▶ **The task**
Include only the line with "camera: 25 degrees right, 10 degrees down" and the lines after it, each reproduced exactly as it stands in the entries below.

▶ **The input**
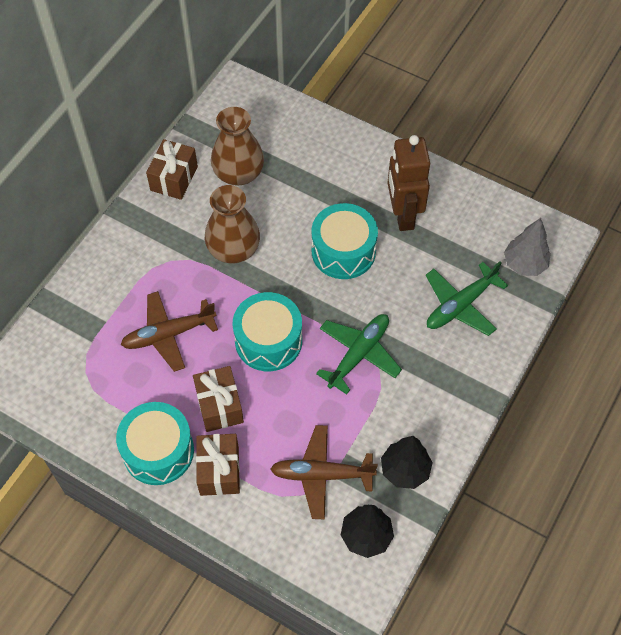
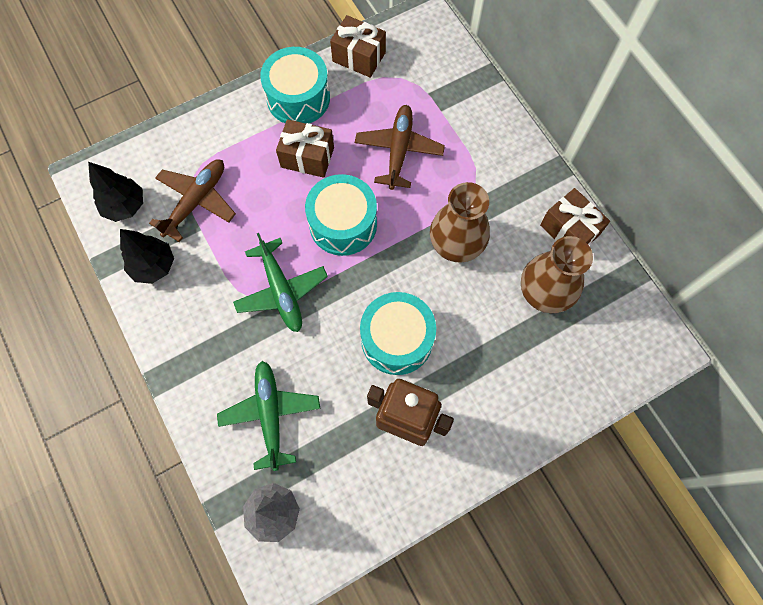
camera: 120 degrees right, 10 degrees up
(219, 471) = (252, 131): brown gift -> brown gift (359, 57)

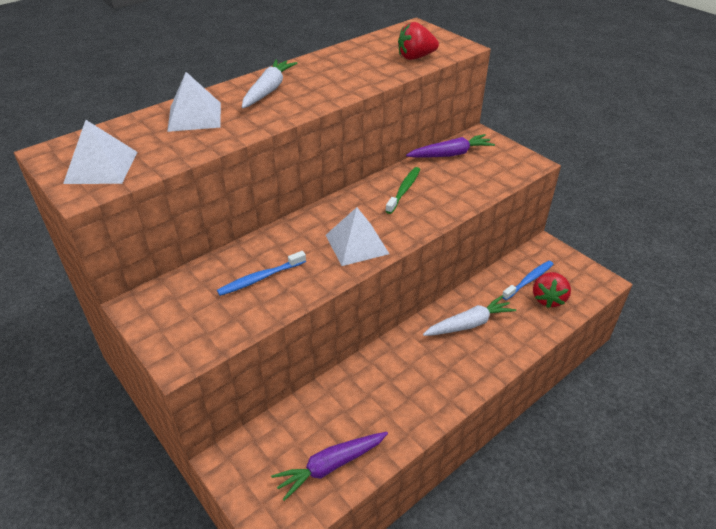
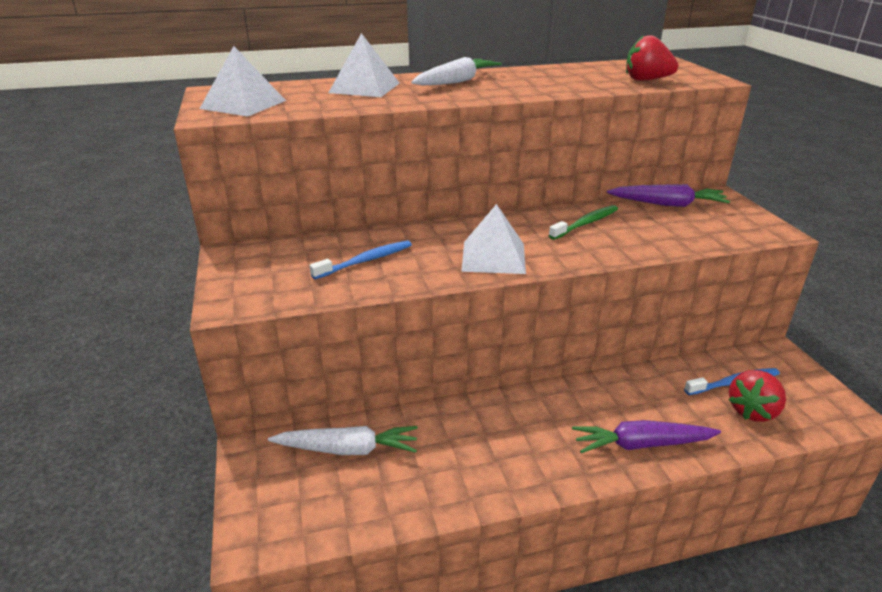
camera: 25 degrees right, 10 degrees down
(260, 278) = (365, 261): blue toothbrush -> blue toothbrush turned 150 degrees clockwise
(330, 466) = (356, 498): purple carrot -> purple carrot (641, 444)
(469, 324) = (623, 406): white carrot -> white carrot (348, 449)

▶ **Task answer**
camera: 25 degrees right, 10 degrees down
(260, 278) = (365, 261): blue toothbrush -> blue toothbrush turned 150 degrees clockwise
(330, 466) = (356, 498): purple carrot -> purple carrot (641, 444)
(469, 324) = (623, 406): white carrot -> white carrot (348, 449)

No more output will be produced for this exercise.